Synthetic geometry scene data
====
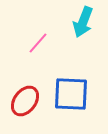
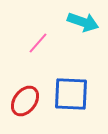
cyan arrow: rotated 92 degrees counterclockwise
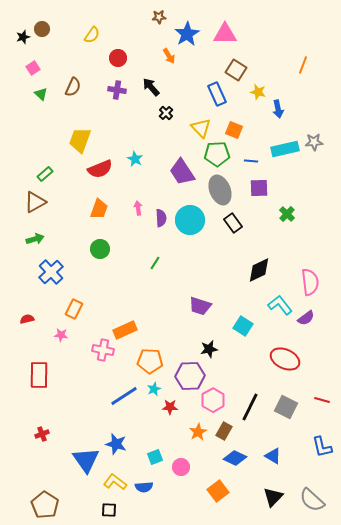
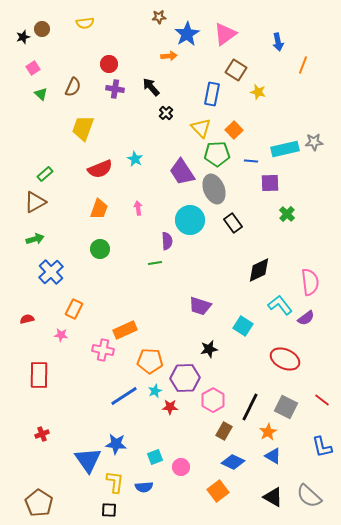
pink triangle at (225, 34): rotated 35 degrees counterclockwise
yellow semicircle at (92, 35): moved 7 px left, 12 px up; rotated 48 degrees clockwise
orange arrow at (169, 56): rotated 63 degrees counterclockwise
red circle at (118, 58): moved 9 px left, 6 px down
purple cross at (117, 90): moved 2 px left, 1 px up
blue rectangle at (217, 94): moved 5 px left; rotated 35 degrees clockwise
blue arrow at (278, 109): moved 67 px up
orange square at (234, 130): rotated 24 degrees clockwise
yellow trapezoid at (80, 140): moved 3 px right, 12 px up
purple square at (259, 188): moved 11 px right, 5 px up
gray ellipse at (220, 190): moved 6 px left, 1 px up
purple semicircle at (161, 218): moved 6 px right, 23 px down
green line at (155, 263): rotated 48 degrees clockwise
purple hexagon at (190, 376): moved 5 px left, 2 px down
cyan star at (154, 389): moved 1 px right, 2 px down
red line at (322, 400): rotated 21 degrees clockwise
orange star at (198, 432): moved 70 px right
blue star at (116, 444): rotated 10 degrees counterclockwise
blue diamond at (235, 458): moved 2 px left, 4 px down
blue triangle at (86, 460): moved 2 px right
yellow L-shape at (115, 482): rotated 60 degrees clockwise
black triangle at (273, 497): rotated 45 degrees counterclockwise
gray semicircle at (312, 500): moved 3 px left, 4 px up
brown pentagon at (45, 505): moved 6 px left, 2 px up
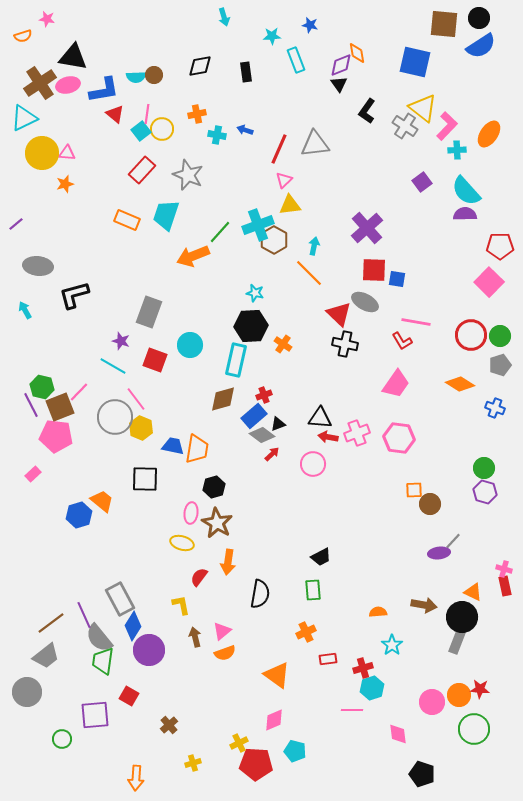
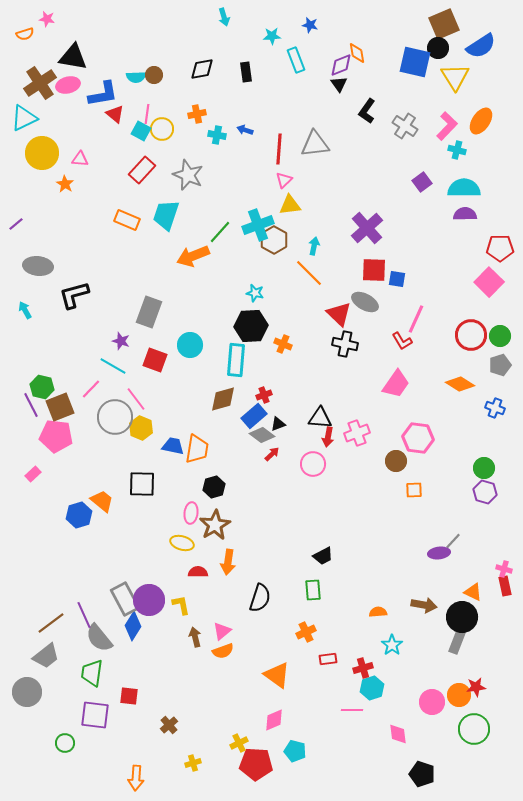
black circle at (479, 18): moved 41 px left, 30 px down
brown square at (444, 24): rotated 28 degrees counterclockwise
orange semicircle at (23, 36): moved 2 px right, 2 px up
black diamond at (200, 66): moved 2 px right, 3 px down
blue L-shape at (104, 90): moved 1 px left, 4 px down
yellow triangle at (423, 108): moved 32 px right, 31 px up; rotated 20 degrees clockwise
cyan square at (141, 131): rotated 24 degrees counterclockwise
orange ellipse at (489, 134): moved 8 px left, 13 px up
red line at (279, 149): rotated 20 degrees counterclockwise
cyan cross at (457, 150): rotated 18 degrees clockwise
pink triangle at (67, 153): moved 13 px right, 6 px down
orange star at (65, 184): rotated 24 degrees counterclockwise
cyan semicircle at (466, 191): moved 2 px left, 3 px up; rotated 132 degrees clockwise
red pentagon at (500, 246): moved 2 px down
pink line at (416, 322): moved 3 px up; rotated 76 degrees counterclockwise
orange cross at (283, 344): rotated 12 degrees counterclockwise
cyan rectangle at (236, 360): rotated 8 degrees counterclockwise
pink line at (79, 392): moved 12 px right, 3 px up
red arrow at (328, 437): rotated 90 degrees counterclockwise
pink hexagon at (399, 438): moved 19 px right
black square at (145, 479): moved 3 px left, 5 px down
brown circle at (430, 504): moved 34 px left, 43 px up
brown star at (217, 523): moved 2 px left, 2 px down; rotated 12 degrees clockwise
black trapezoid at (321, 557): moved 2 px right, 1 px up
red semicircle at (199, 577): moved 1 px left, 5 px up; rotated 54 degrees clockwise
black semicircle at (260, 594): moved 4 px down; rotated 8 degrees clockwise
gray rectangle at (120, 599): moved 5 px right
purple circle at (149, 650): moved 50 px up
orange semicircle at (225, 653): moved 2 px left, 2 px up
green trapezoid at (103, 661): moved 11 px left, 12 px down
red star at (480, 689): moved 4 px left, 2 px up; rotated 12 degrees counterclockwise
red square at (129, 696): rotated 24 degrees counterclockwise
purple square at (95, 715): rotated 12 degrees clockwise
green circle at (62, 739): moved 3 px right, 4 px down
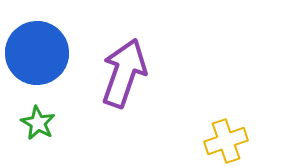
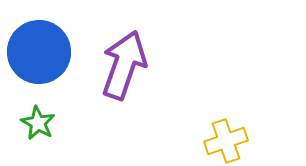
blue circle: moved 2 px right, 1 px up
purple arrow: moved 8 px up
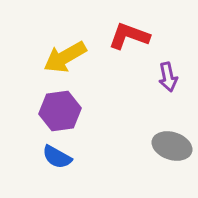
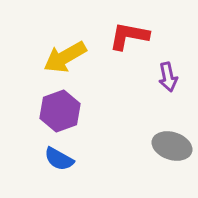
red L-shape: rotated 9 degrees counterclockwise
purple hexagon: rotated 12 degrees counterclockwise
blue semicircle: moved 2 px right, 2 px down
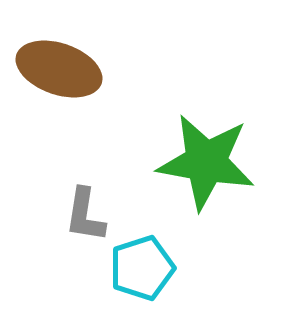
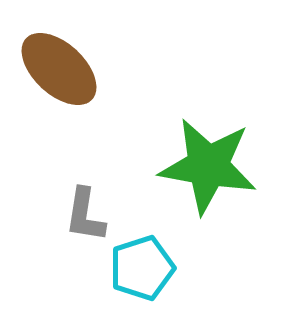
brown ellipse: rotated 24 degrees clockwise
green star: moved 2 px right, 4 px down
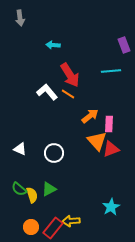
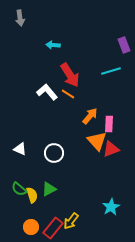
cyan line: rotated 12 degrees counterclockwise
orange arrow: rotated 12 degrees counterclockwise
yellow arrow: rotated 48 degrees counterclockwise
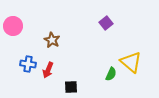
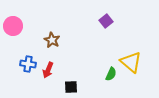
purple square: moved 2 px up
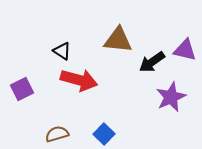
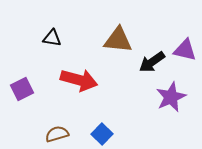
black triangle: moved 10 px left, 13 px up; rotated 24 degrees counterclockwise
blue square: moved 2 px left
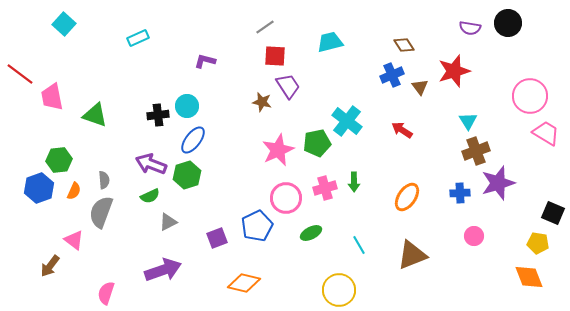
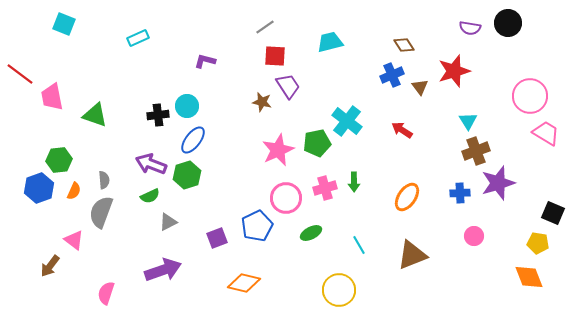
cyan square at (64, 24): rotated 20 degrees counterclockwise
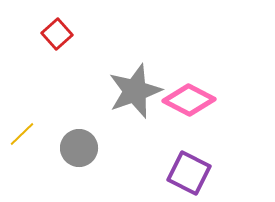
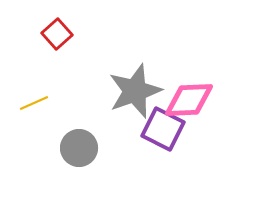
pink diamond: rotated 30 degrees counterclockwise
yellow line: moved 12 px right, 31 px up; rotated 20 degrees clockwise
purple square: moved 26 px left, 44 px up
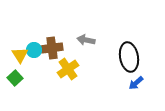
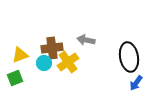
====
## What you are asked to do
If a line falls between the first line of the records above and the line containing "blue rectangle at", inclusive, retype it exactly; leave pictures out.

## Worked solution
cyan arrow: rotated 92 degrees counterclockwise
pink triangle at (225, 34): rotated 35 degrees counterclockwise
yellow semicircle at (92, 35): moved 7 px left, 12 px up; rotated 48 degrees clockwise
orange arrow at (169, 56): rotated 63 degrees counterclockwise
red circle at (118, 58): moved 9 px left, 6 px down
purple cross at (117, 90): moved 2 px left, 1 px up
blue rectangle at (217, 94): moved 5 px left; rotated 35 degrees clockwise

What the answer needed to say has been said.